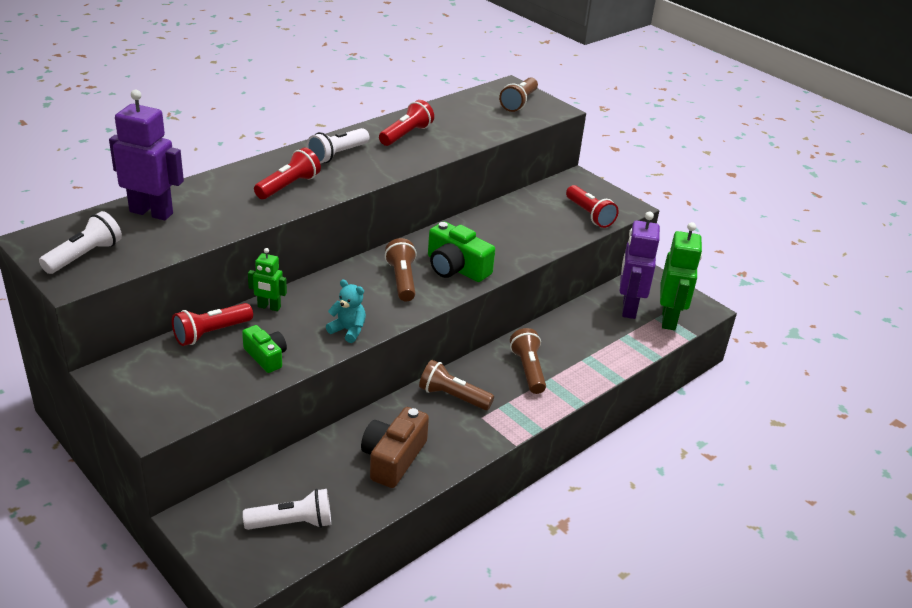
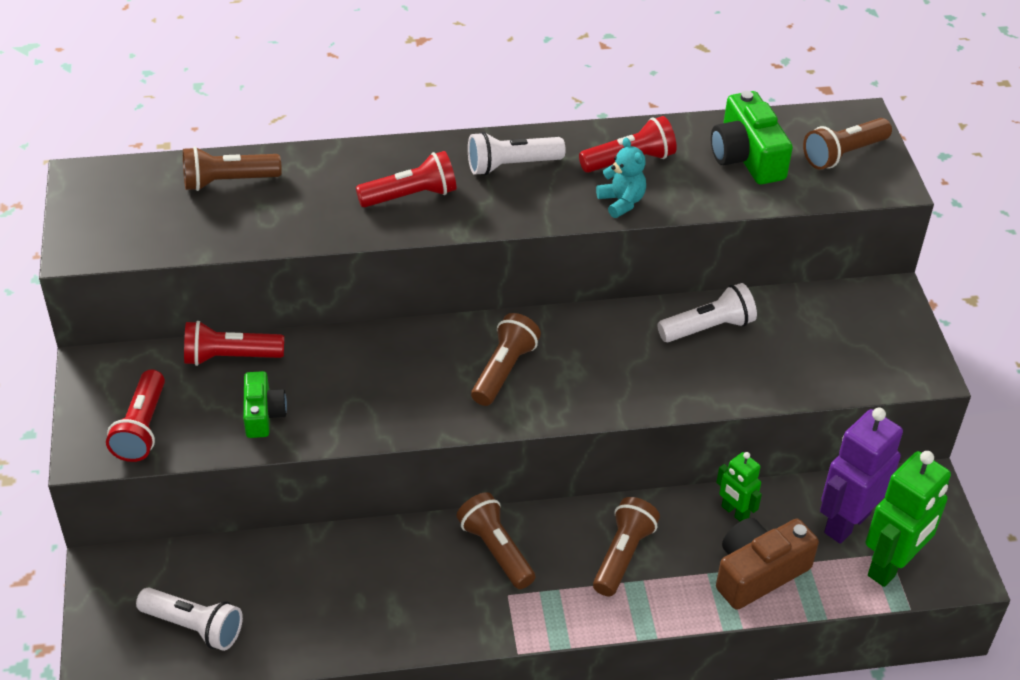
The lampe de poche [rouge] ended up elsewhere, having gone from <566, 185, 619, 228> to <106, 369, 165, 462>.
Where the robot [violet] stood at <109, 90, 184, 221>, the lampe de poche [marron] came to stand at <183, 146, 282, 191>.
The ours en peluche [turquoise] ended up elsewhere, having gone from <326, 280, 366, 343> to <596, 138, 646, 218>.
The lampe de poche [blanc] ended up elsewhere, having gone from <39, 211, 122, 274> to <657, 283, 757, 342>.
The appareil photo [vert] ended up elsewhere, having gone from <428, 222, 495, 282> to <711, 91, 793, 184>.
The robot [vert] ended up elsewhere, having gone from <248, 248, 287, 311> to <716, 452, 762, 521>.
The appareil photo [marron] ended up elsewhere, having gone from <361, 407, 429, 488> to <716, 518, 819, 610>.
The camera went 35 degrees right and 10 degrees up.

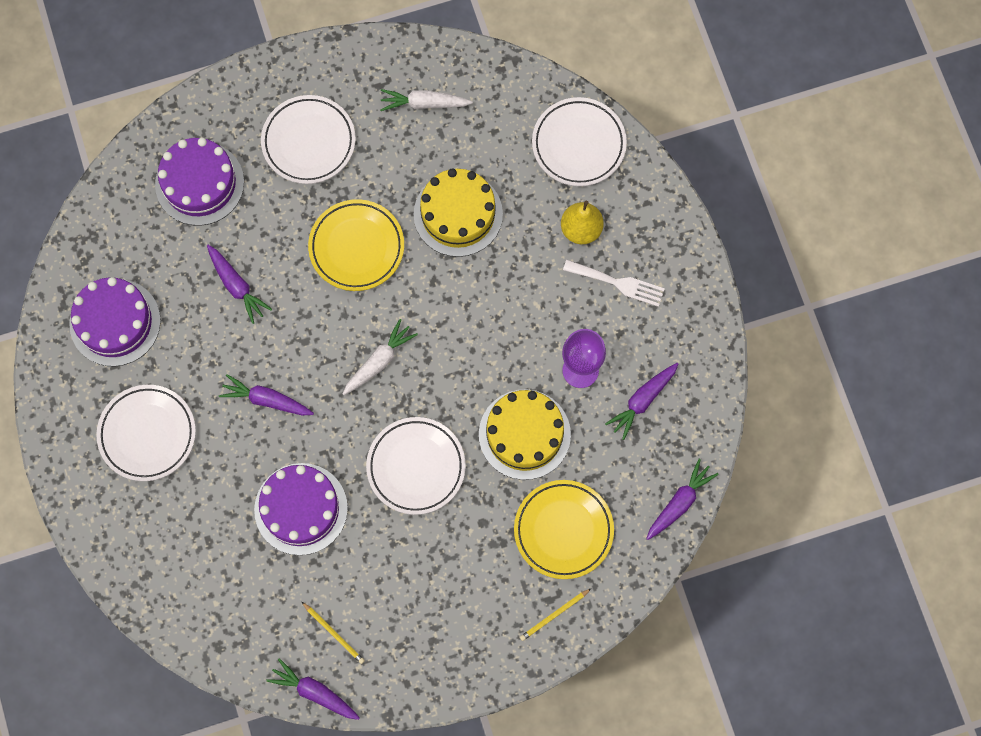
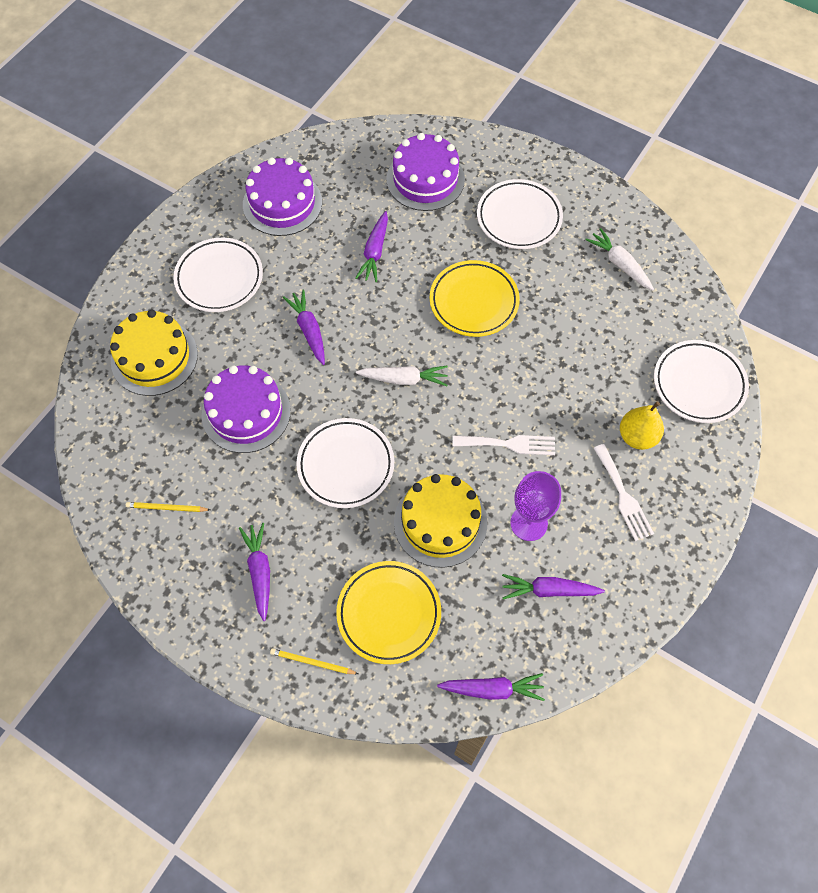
The gâteau [jaune] ended up elsewhere, having gone from <413, 168, 503, 257> to <110, 310, 198, 396>.
The crayon [jaune] at <302, 602, 365, 664> ended up facing another way, 90 degrees clockwise from before.
The carotte [violet] ended up elsewhere, having gone from <266, 658, 360, 720> to <239, 523, 270, 621>.
The second view gained the fourchette [blanc] at <453, 435, 555, 455>.
The camera went 50 degrees right and 10 degrees down.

----------------

Required action -
When a line above includes the word "poche", please list that line.

Reply to the exercise -
The lampe de poche [rouge] ended up elsewhere, having gone from <566, 185, 619, 228> to <106, 369, 165, 462>.
Where the robot [violet] stood at <109, 90, 184, 221>, the lampe de poche [marron] came to stand at <183, 146, 282, 191>.
The lampe de poche [blanc] ended up elsewhere, having gone from <39, 211, 122, 274> to <657, 283, 757, 342>.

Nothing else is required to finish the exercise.